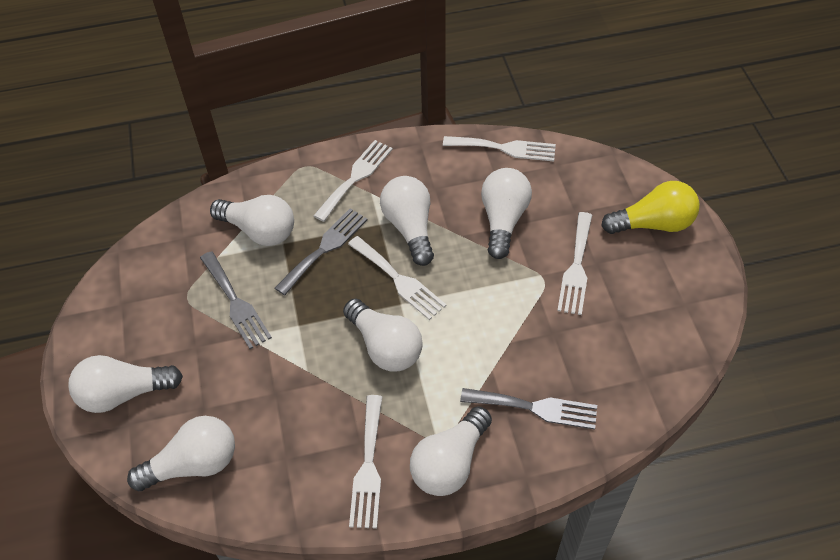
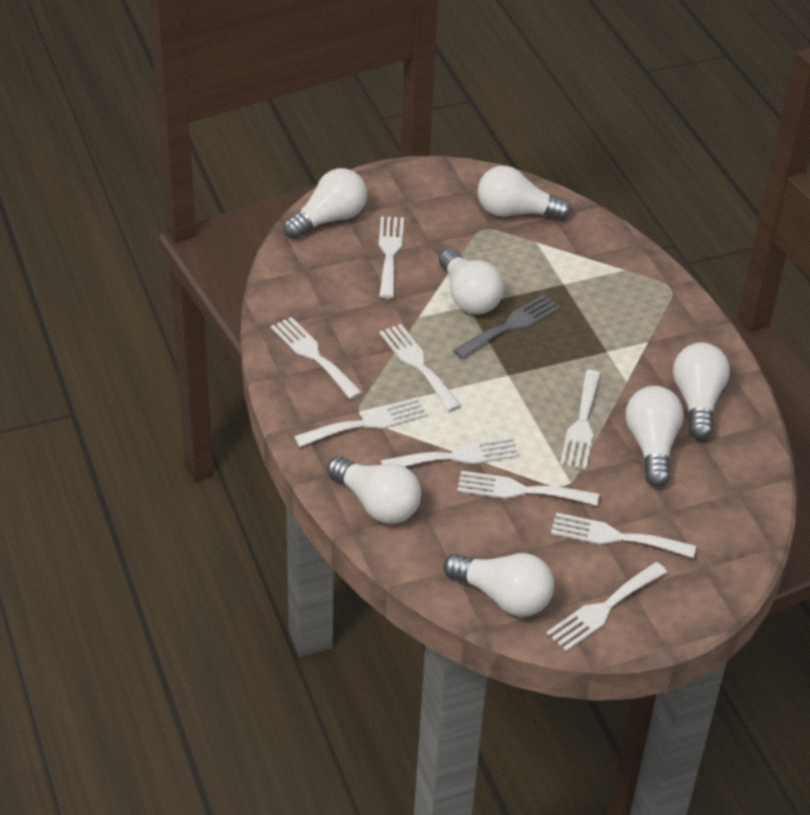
grey fork: 3 -> 1
white fork: 5 -> 9
yellow light bulb: 1 -> 0

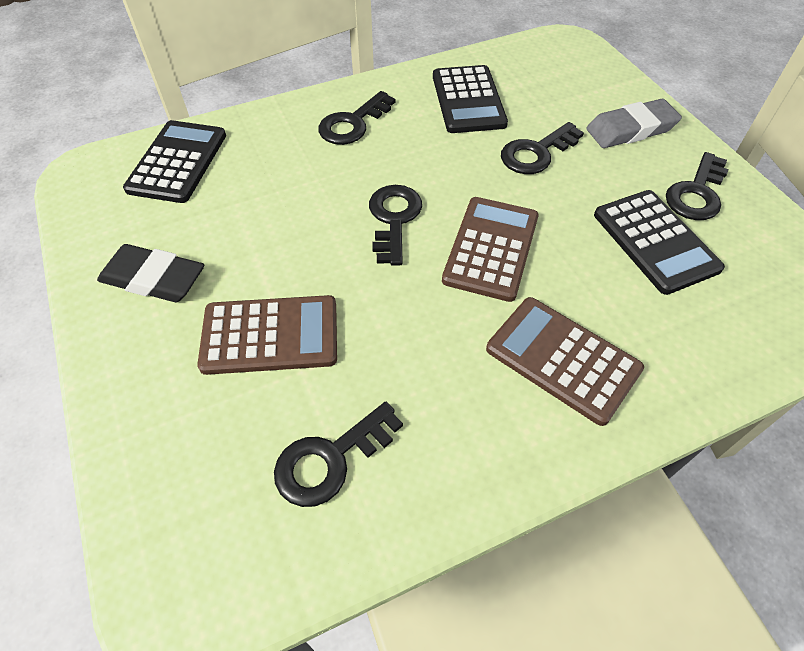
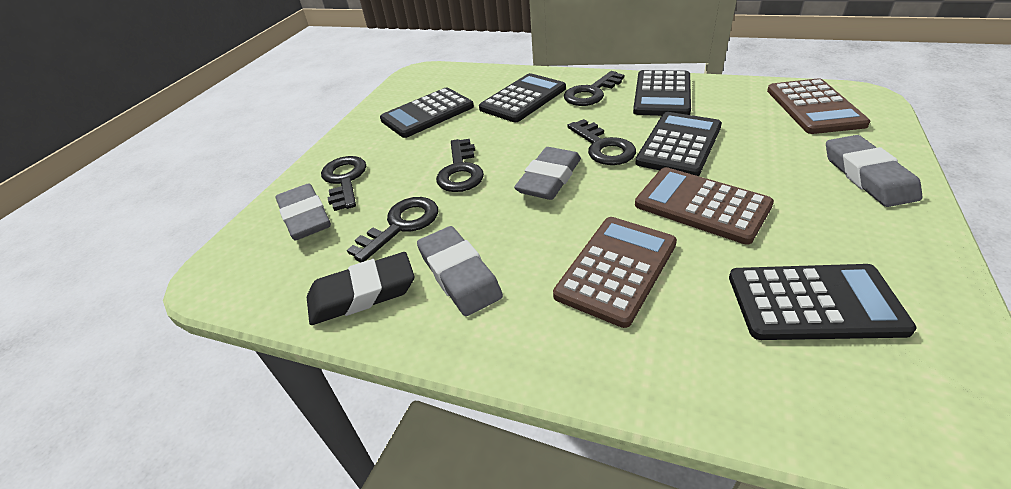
black calculator: 3 -> 5
grey eraser: 1 -> 4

**Exercise**
Locate the line containing "yellow light bulb: 1 -> 0" in the material above, then repeat it and every later line exactly, with no pictures.

**Solution for this problem**
yellow light bulb: 1 -> 0

black calculator: 3 -> 5
grey eraser: 1 -> 4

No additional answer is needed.